### What you are asked to do
Change every "center" in the rows below to "middle" and keep all else the same. Leave the pictures out of your answer.

### Stored data
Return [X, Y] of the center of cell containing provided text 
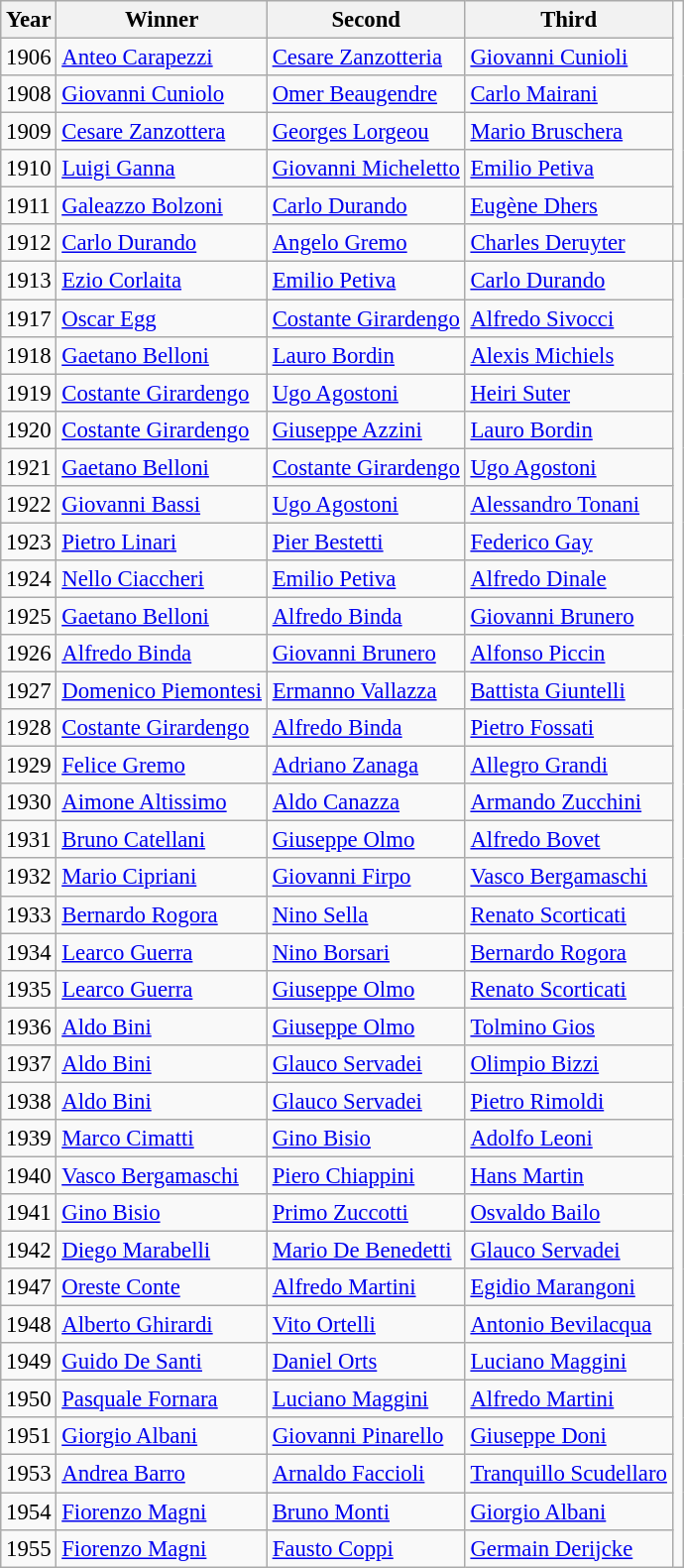
Ermanno Vallazza [366, 691]
Galeazzo Bolzoni [162, 206]
Year [29, 20]
Giovanni Micheletto [366, 169]
1929 [29, 765]
Alberto Ghirardi [162, 1324]
Carlo Mairani [569, 94]
Mario Cipriani [162, 877]
Alfredo Dinale [569, 579]
1937 [29, 1064]
Pietro Rimoldi [569, 1100]
Cesare Zanzottera [162, 132]
1947 [29, 1287]
1926 [29, 653]
Adriano Zanaga [366, 765]
1913 [29, 281]
1941 [29, 1212]
Giovanni Cunioli [569, 57]
Primo Zuccotti [366, 1212]
Oscar Egg [162, 318]
Giovanni Pinarello [366, 1436]
Tolmino Gios [569, 1026]
Pasquale Fornara [162, 1399]
Alfonso Piccin [569, 653]
Domenico Piemontesi [162, 691]
1936 [29, 1026]
1942 [29, 1250]
1938 [29, 1100]
Bruno Catellani [162, 840]
Giovanni Firpo [366, 877]
Osvaldo Bailo [569, 1212]
Alfredo Sivocci [569, 318]
1925 [29, 616]
Daniel Orts [366, 1361]
Diego Marabelli [162, 1250]
Pier Bestetti [366, 541]
1949 [29, 1361]
Pietro Linari [162, 541]
1933 [29, 914]
1924 [29, 579]
1939 [29, 1138]
Ezio Corlaita [162, 281]
1934 [29, 952]
Giuseppe Doni [569, 1436]
Cesare Zanzotteria [366, 57]
1906 [29, 57]
Arnaldo Faccioli [366, 1473]
1931 [29, 840]
Allegro Grandi [569, 765]
Anteo Carapezzi [162, 57]
Bruno Monti [366, 1511]
Mario De Benedetti [366, 1250]
Charles Deruyter [569, 243]
1910 [29, 169]
Marco Cimatti [162, 1138]
1922 [29, 505]
1918 [29, 355]
1920 [29, 429]
Nino Sella [366, 914]
1932 [29, 877]
Alfredo Bovet [569, 840]
Aimone Altissimo [162, 802]
Georges Lorgeou [366, 132]
Giuseppe Azzini [366, 429]
Hans Martin [569, 1175]
Piero Chiappini [366, 1175]
1928 [29, 728]
Giovanni Cuniolo [162, 94]
Federico Gay [569, 541]
1930 [29, 802]
1927 [29, 691]
Third [569, 20]
Oreste Conte [162, 1287]
Omer Beaugendre [366, 94]
Winner [162, 20]
Eugène Dhers [569, 206]
Olimpio Bizzi [569, 1064]
1935 [29, 988]
Tranquillo Scudellaro [569, 1473]
Nello Ciaccheri [162, 579]
Adolfo Leoni [569, 1138]
Pietro Fossati [569, 728]
Alessandro Tonani [569, 505]
Felice Gremo [162, 765]
1917 [29, 318]
Heiri Suter [569, 393]
Second [366, 20]
Vito Ortelli [366, 1324]
Fausto Coppi [366, 1547]
Angelo Gremo [366, 243]
1953 [29, 1473]
1951 [29, 1436]
Armando Zucchini [569, 802]
1923 [29, 541]
1908 [29, 94]
Germain Derijcke [569, 1547]
1955 [29, 1547]
Guido De Santi [162, 1361]
1911 [29, 206]
Aldo Canazza [366, 802]
Giovanni Bassi [162, 505]
Andrea Barro [162, 1473]
Nino Borsari [366, 952]
1919 [29, 393]
1921 [29, 467]
Battista Giuntelli [569, 691]
Egidio Marangoni [569, 1287]
1940 [29, 1175]
Luigi Ganna [162, 169]
1950 [29, 1399]
Mario Bruschera [569, 132]
Antonio Bevilacqua [569, 1324]
1912 [29, 243]
Alexis Michiels [569, 355]
1948 [29, 1324]
1954 [29, 1511]
1909 [29, 132]
Output the (x, y) coordinate of the center of the cell containing the given text.  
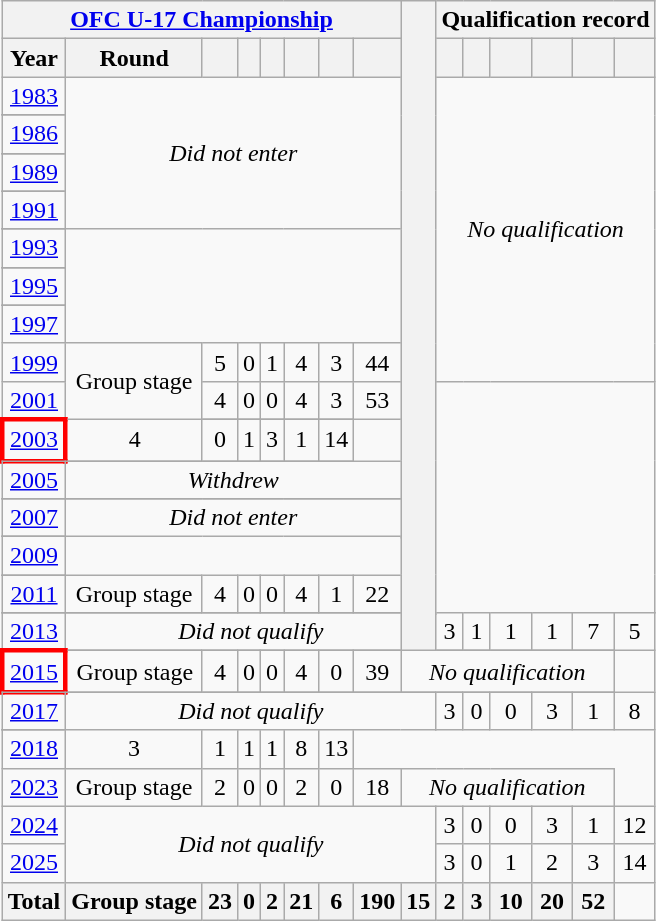
2001 (34, 400)
2003 (34, 440)
2018 (34, 749)
2015 (34, 672)
22 (378, 594)
1989 (34, 172)
1993 (34, 248)
7 (594, 632)
2017 (34, 711)
1995 (34, 286)
Withdrew (234, 479)
1983 (34, 96)
1986 (34, 134)
13 (336, 749)
1999 (34, 362)
20 (552, 901)
OFC U-17 Championship (202, 20)
44 (378, 362)
12 (634, 825)
Total (34, 901)
2007 (34, 518)
2025 (34, 863)
2009 (34, 556)
10 (510, 901)
1991 (34, 210)
2013 (34, 632)
15 (418, 901)
53 (378, 400)
1997 (34, 324)
23 (220, 901)
Year (34, 58)
18 (378, 787)
190 (378, 901)
Round (134, 58)
6 (336, 901)
Qualification record (546, 20)
2023 (34, 787)
2024 (34, 825)
2011 (34, 594)
39 (378, 672)
21 (302, 901)
2005 (34, 479)
52 (594, 901)
From the cell containing the given text, extract its center point as (X, Y) coordinate. 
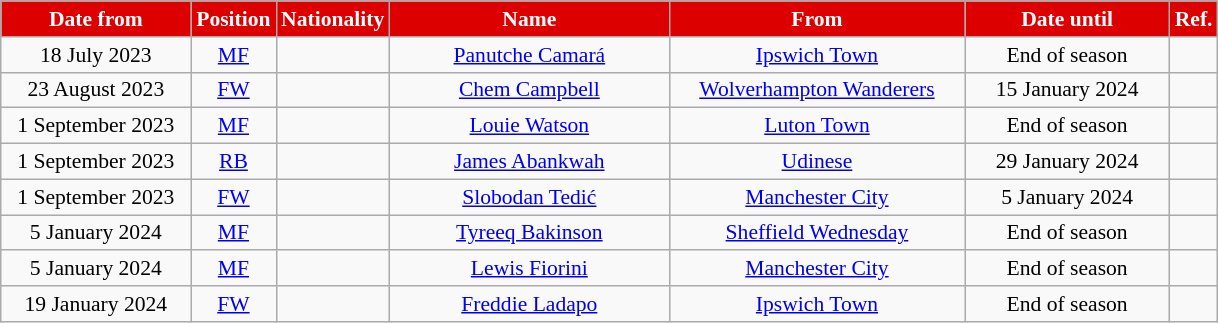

### Solution for this task
Return [X, Y] of the middle of cell containing provided text 
Ermanno Vallazza [366, 691]
Galeazzo Bolzoni [162, 206]
Year [29, 20]
Giovanni Micheletto [366, 169]
1929 [29, 765]
Alberto Ghirardi [162, 1324]
Carlo Mairani [569, 94]
Mario Cipriani [162, 877]
Alfredo Dinale [569, 579]
1937 [29, 1064]
Pietro Rimoldi [569, 1100]
Cesare Zanzottera [162, 132]
1947 [29, 1287]
1926 [29, 653]
Adriano Zanaga [366, 765]
1913 [29, 281]
1941 [29, 1212]
Giovanni Cunioli [569, 57]
Primo Zuccotti [366, 1212]
Oscar Egg [162, 318]
Giovanni Pinarello [366, 1436]
Tolmino Gios [569, 1026]
Pasquale Fornara [162, 1399]
Alfonso Piccin [569, 653]
Domenico Piemontesi [162, 691]
1936 [29, 1026]
1942 [29, 1250]
1938 [29, 1100]
Bruno Catellani [162, 840]
Giovanni Firpo [366, 877]
Osvaldo Bailo [569, 1212]
Alfredo Sivocci [569, 318]
1925 [29, 616]
Daniel Orts [366, 1361]
Diego Marabelli [162, 1250]
Pier Bestetti [366, 541]
1949 [29, 1361]
Pietro Linari [162, 541]
1933 [29, 914]
1924 [29, 579]
1939 [29, 1138]
Ezio Corlaita [162, 281]
1934 [29, 952]
Giuseppe Doni [569, 1436]
Cesare Zanzotteria [366, 57]
1906 [29, 57]
Arnaldo Faccioli [366, 1473]
1931 [29, 840]
Allegro Grandi [569, 765]
Anteo Carapezzi [162, 57]
Bruno Monti [366, 1511]
Mario De Benedetti [366, 1250]
Charles Deruyter [569, 243]
1910 [29, 169]
Marco Cimatti [162, 1138]
1922 [29, 505]
1918 [29, 355]
1920 [29, 429]
Nino Sella [366, 914]
1932 [29, 877]
Alfredo Bovet [569, 840]
Aimone Altissimo [162, 802]
Georges Lorgeou [366, 132]
Giuseppe Azzini [366, 429]
Hans Martin [569, 1175]
Piero Chiappini [366, 1175]
1928 [29, 728]
Giovanni Cuniolo [162, 94]
Federico Gay [569, 541]
1930 [29, 802]
1927 [29, 691]
Third [569, 20]
Oreste Conte [162, 1287]
Omer Beaugendre [366, 94]
Winner [162, 20]
Eugène Dhers [569, 206]
Olimpio Bizzi [569, 1064]
1935 [29, 988]
Tranquillo Scudellaro [569, 1473]
Nello Ciaccheri [162, 579]
Adolfo Leoni [569, 1138]
Pietro Fossati [569, 728]
Alessandro Tonani [569, 505]
Felice Gremo [162, 765]
1917 [29, 318]
Heiri Suter [569, 393]
Second [366, 20]
Vito Ortelli [366, 1324]
Fausto Coppi [366, 1547]
Angelo Gremo [366, 243]
1953 [29, 1473]
1951 [29, 1436]
Armando Zucchini [569, 802]
1923 [29, 541]
1908 [29, 94]
Germain Derijcke [569, 1547]
1955 [29, 1547]
Guido De Santi [162, 1361]
1911 [29, 206]
Aldo Canazza [366, 802]
Giovanni Bassi [162, 505]
Andrea Barro [162, 1473]
Nino Borsari [366, 952]
1919 [29, 393]
1921 [29, 467]
Battista Giuntelli [569, 691]
Egidio Marangoni [569, 1287]
1940 [29, 1175]
Luigi Ganna [162, 169]
1950 [29, 1399]
Mario Bruschera [569, 132]
Antonio Bevilacqua [569, 1324]
1912 [29, 243]
Alexis Michiels [569, 355]
1948 [29, 1324]
1954 [29, 1511]
1909 [29, 132]
Output the (x, y) coordinate of the middle of the cell containing the given text.  
2001 (34, 400)
2003 (34, 440)
2018 (34, 749)
2015 (34, 672)
22 (378, 594)
1989 (34, 172)
1993 (34, 248)
7 (594, 632)
2017 (34, 711)
1995 (34, 286)
Withdrew (234, 479)
1983 (34, 96)
1986 (34, 134)
13 (336, 749)
1999 (34, 362)
20 (552, 901)
OFC U-17 Championship (202, 20)
44 (378, 362)
12 (634, 825)
Total (34, 901)
2007 (34, 518)
2025 (34, 863)
2009 (34, 556)
10 (510, 901)
1991 (34, 210)
2013 (34, 632)
15 (418, 901)
53 (378, 400)
1997 (34, 324)
23 (220, 901)
Year (34, 58)
18 (378, 787)
190 (378, 901)
Round (134, 58)
6 (336, 901)
Qualification record (546, 20)
2023 (34, 787)
2024 (34, 825)
2011 (34, 594)
39 (378, 672)
21 (302, 901)
2005 (34, 479)
52 (594, 901)
From the cell containing the given text, extract its middle point as (X, Y) coordinate. 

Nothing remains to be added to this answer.